Your instructions: Would you return exactly the lines running from the one with "purple lamp: 2 -> 6" to the bottom of the listing below, and no others?
── Provided data
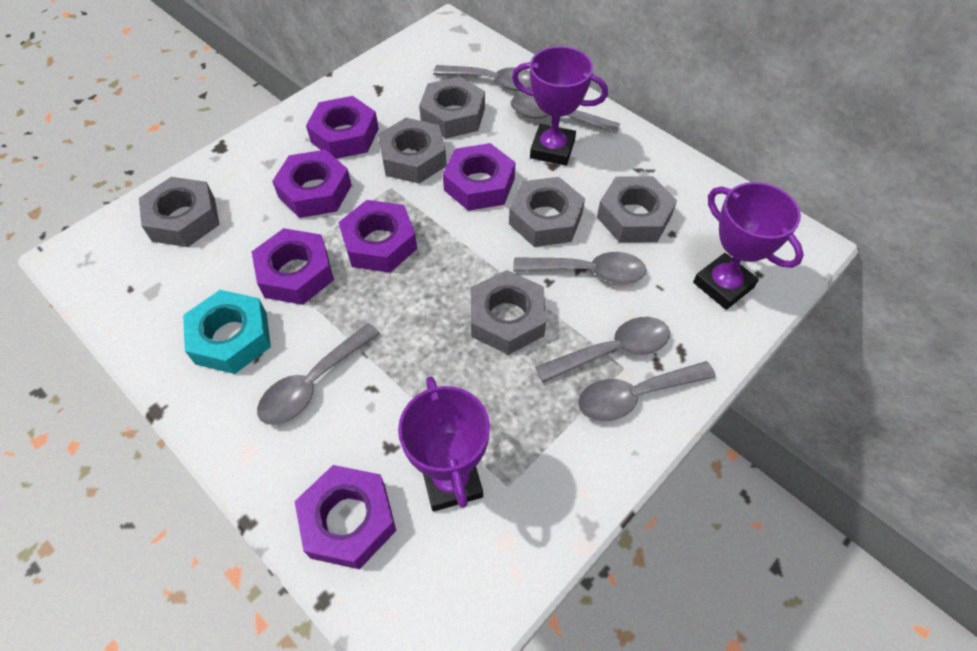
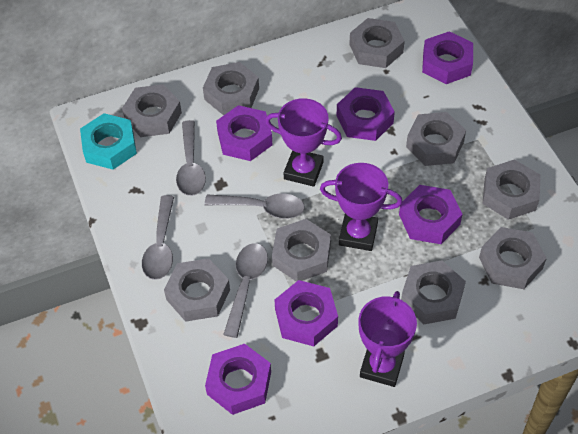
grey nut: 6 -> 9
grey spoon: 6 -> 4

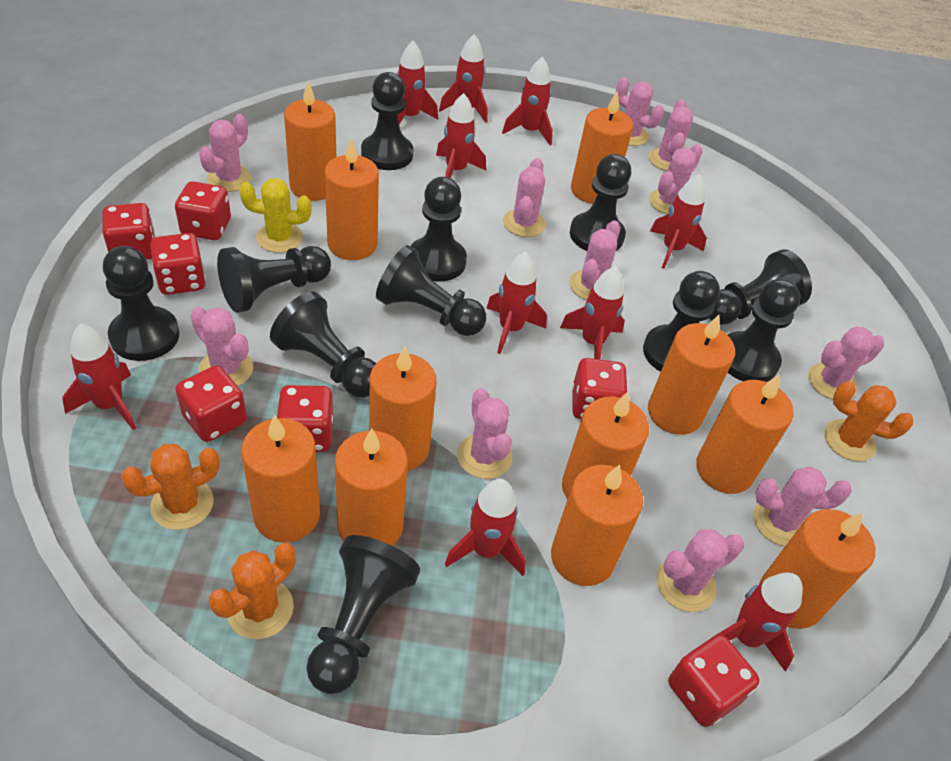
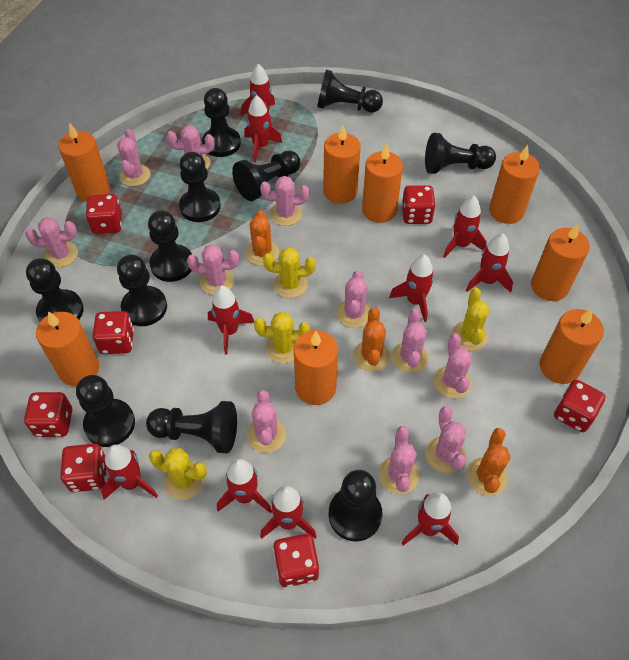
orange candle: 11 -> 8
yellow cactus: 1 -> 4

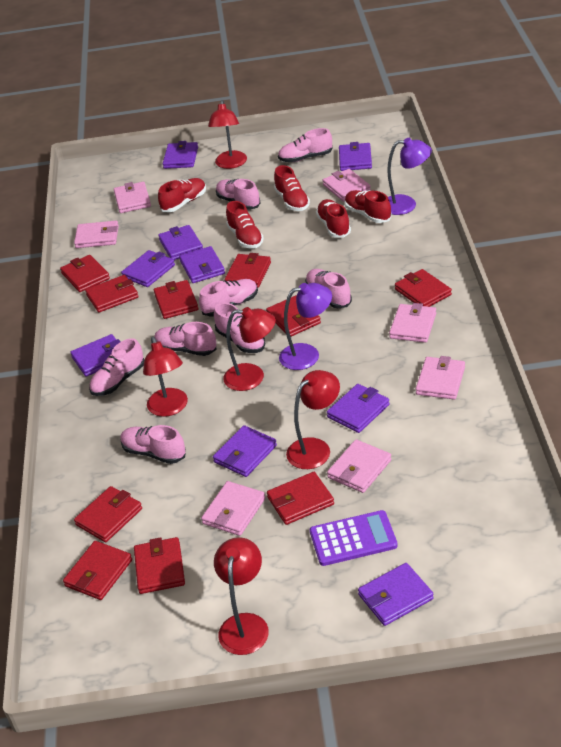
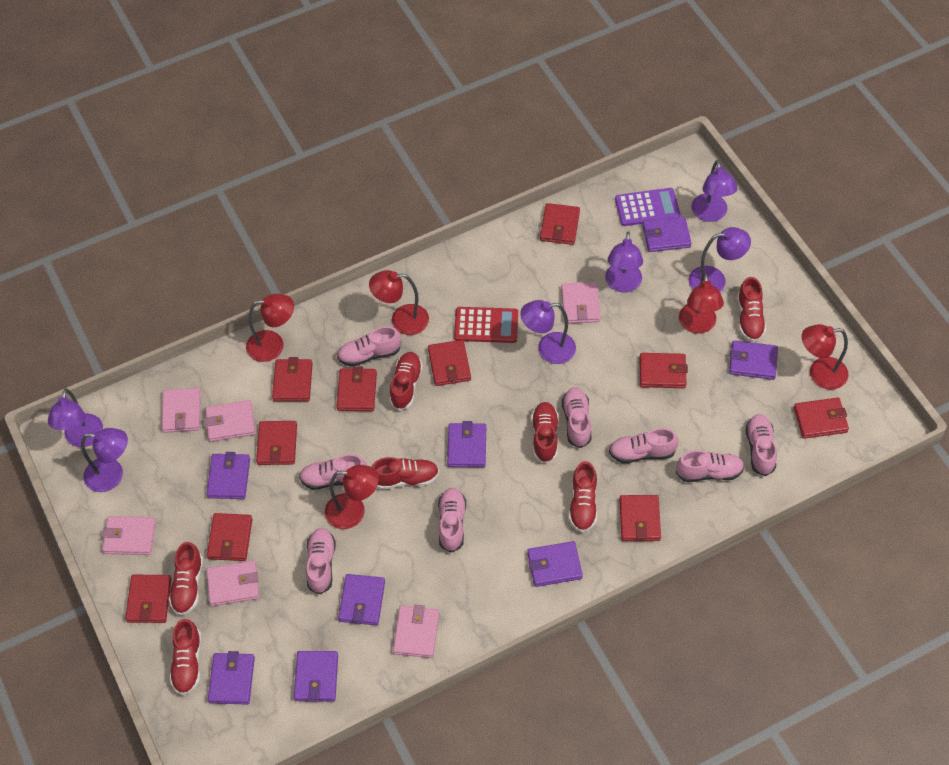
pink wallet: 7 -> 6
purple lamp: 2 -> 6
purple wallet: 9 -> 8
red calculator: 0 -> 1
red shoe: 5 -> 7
────
Result for this exercise:
purple lamp: 2 -> 6
purple wallet: 9 -> 8
red calculator: 0 -> 1
red shoe: 5 -> 7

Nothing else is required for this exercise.